**TRY IT:**
Extract each line of the records below that contains the word "ellipse".

** Opening RECORDS SHOWN block **

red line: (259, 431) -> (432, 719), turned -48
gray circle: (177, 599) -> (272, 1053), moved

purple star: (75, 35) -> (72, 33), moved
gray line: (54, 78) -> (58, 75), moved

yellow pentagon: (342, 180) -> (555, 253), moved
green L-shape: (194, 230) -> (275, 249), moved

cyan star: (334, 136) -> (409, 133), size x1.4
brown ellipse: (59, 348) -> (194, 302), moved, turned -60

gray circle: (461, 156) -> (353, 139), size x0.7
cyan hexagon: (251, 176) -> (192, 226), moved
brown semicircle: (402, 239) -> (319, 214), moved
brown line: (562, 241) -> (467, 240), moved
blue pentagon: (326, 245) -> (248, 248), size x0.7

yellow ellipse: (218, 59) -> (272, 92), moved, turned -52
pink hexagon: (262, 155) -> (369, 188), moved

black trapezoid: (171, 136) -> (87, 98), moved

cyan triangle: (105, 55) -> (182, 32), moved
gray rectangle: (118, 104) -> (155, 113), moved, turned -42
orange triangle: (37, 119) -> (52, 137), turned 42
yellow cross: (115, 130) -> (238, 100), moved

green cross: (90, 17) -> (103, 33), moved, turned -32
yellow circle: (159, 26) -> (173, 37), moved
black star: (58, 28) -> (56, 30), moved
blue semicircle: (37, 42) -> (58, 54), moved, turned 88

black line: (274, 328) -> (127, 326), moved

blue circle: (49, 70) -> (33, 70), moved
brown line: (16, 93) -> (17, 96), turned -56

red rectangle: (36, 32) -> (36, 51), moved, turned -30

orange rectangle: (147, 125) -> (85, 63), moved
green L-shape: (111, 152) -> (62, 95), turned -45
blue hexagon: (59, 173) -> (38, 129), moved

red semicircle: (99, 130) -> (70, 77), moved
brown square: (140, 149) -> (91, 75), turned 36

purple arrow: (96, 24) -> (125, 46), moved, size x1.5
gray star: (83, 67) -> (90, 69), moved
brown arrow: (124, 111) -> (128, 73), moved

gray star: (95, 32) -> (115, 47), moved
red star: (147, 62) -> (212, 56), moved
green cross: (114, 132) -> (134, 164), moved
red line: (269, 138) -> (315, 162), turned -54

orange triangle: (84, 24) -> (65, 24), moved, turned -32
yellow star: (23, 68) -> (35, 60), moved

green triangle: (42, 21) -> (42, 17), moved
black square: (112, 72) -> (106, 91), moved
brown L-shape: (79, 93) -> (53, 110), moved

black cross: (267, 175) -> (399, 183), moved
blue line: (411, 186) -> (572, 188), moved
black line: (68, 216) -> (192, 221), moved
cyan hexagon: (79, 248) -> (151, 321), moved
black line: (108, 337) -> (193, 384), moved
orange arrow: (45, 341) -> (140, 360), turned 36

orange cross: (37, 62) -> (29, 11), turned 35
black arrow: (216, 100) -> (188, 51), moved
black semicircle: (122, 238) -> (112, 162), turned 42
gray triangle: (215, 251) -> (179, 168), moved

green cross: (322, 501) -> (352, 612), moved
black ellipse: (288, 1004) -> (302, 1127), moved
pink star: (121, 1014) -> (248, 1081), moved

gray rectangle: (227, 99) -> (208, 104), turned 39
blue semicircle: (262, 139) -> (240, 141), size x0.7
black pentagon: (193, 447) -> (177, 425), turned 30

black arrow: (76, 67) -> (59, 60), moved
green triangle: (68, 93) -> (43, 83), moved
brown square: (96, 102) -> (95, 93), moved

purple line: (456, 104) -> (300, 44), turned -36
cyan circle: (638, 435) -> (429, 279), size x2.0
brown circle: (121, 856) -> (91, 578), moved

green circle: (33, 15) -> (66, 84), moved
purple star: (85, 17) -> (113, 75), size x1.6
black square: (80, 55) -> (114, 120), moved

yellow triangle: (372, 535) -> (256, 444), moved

** Closing RECORDS SHOWN block **

**SOLUTION FOR THIS TASK:**
brown ellipse: (59, 348) -> (194, 302), moved, turned -60
yellow ellipse: (218, 59) -> (272, 92), moved, turned -52
black ellipse: (288, 1004) -> (302, 1127), moved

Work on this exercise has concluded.